**Exercise material**:

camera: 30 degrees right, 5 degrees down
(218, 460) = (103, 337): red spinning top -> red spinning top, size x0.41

* * *

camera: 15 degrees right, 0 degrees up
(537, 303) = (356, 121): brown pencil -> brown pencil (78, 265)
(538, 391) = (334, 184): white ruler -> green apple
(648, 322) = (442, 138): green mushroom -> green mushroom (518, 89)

**Problem**:
Take the listing above and repeat exactly the lines from the one containing "(537, 303) = (356, 121): brown" through the one containing "(648, 322) = (442, 138): green", both included.

**Written solution**:
(537, 303) = (356, 121): brown pencil -> brown pencil (78, 265)
(538, 391) = (334, 184): white ruler -> green apple
(648, 322) = (442, 138): green mushroom -> green mushroom (518, 89)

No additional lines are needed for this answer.